What to do. Pick out and copy every line below that has the word "banana".

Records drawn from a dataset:
---+---

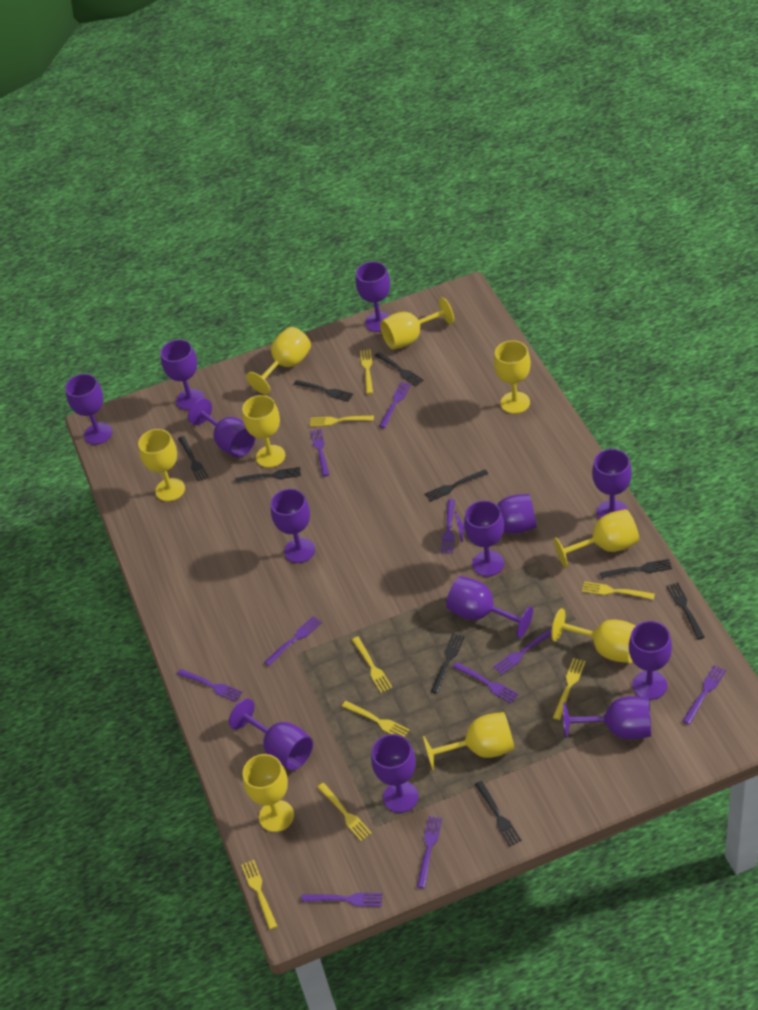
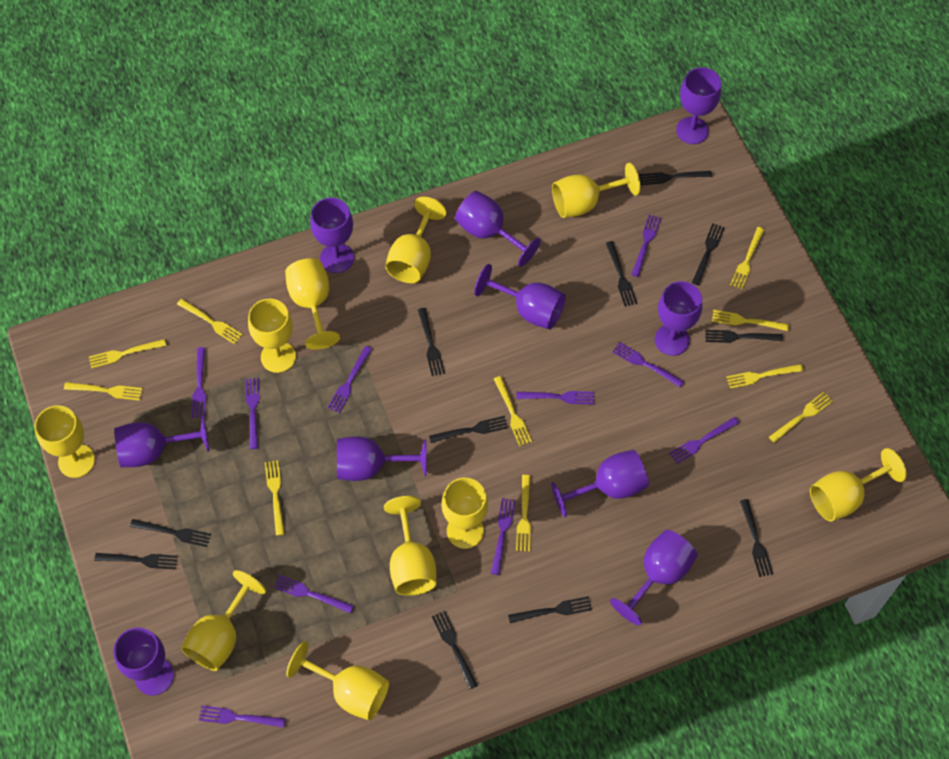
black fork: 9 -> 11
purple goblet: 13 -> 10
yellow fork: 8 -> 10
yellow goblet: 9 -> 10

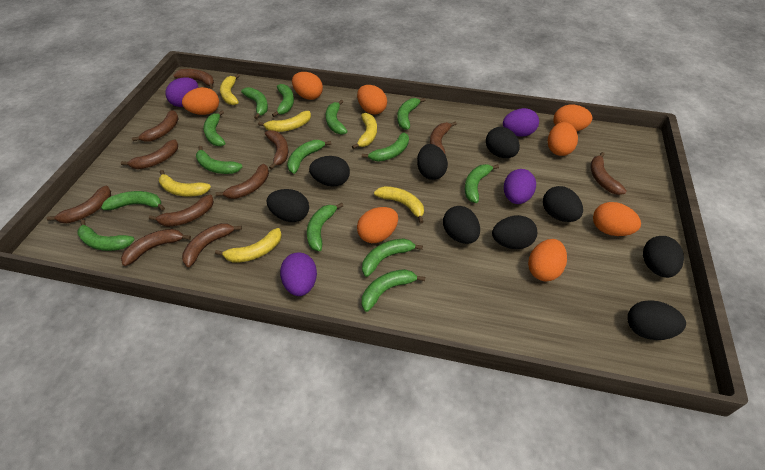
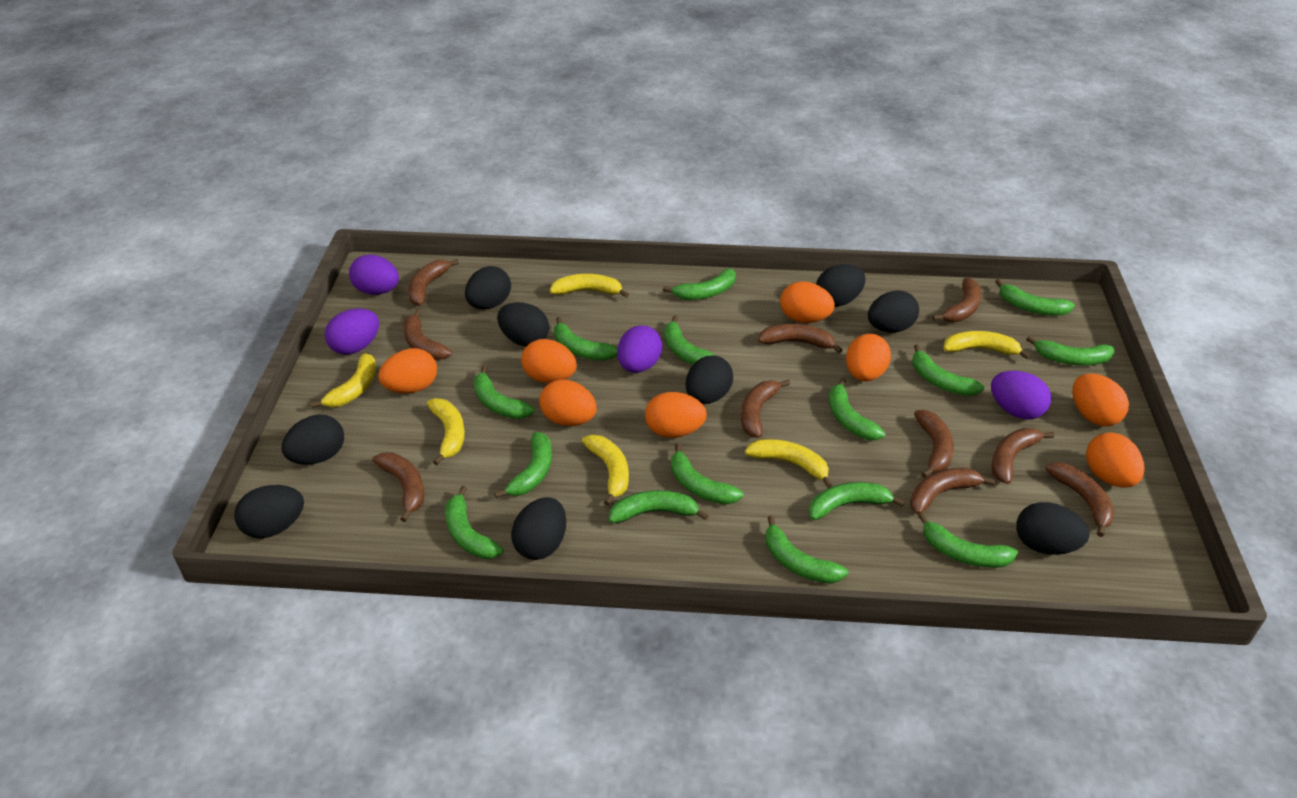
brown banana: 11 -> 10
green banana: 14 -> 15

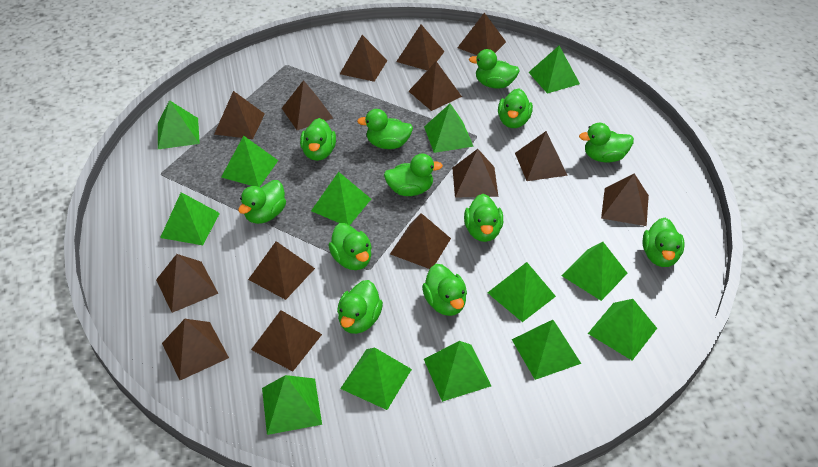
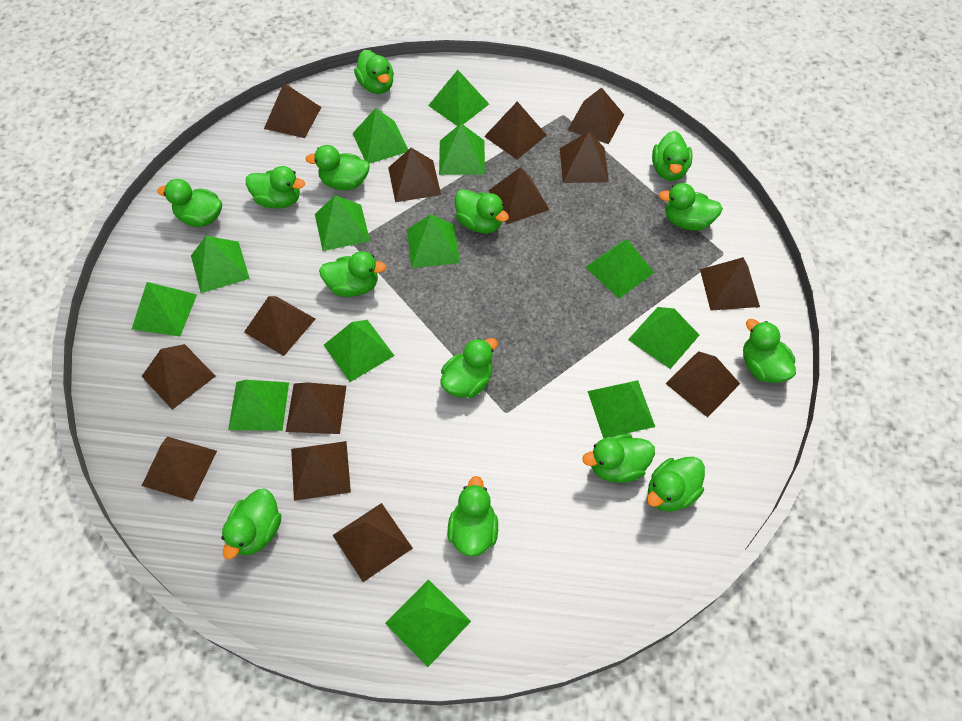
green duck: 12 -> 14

---+---

Your response.
brown banana: 11 -> 10
green banana: 14 -> 15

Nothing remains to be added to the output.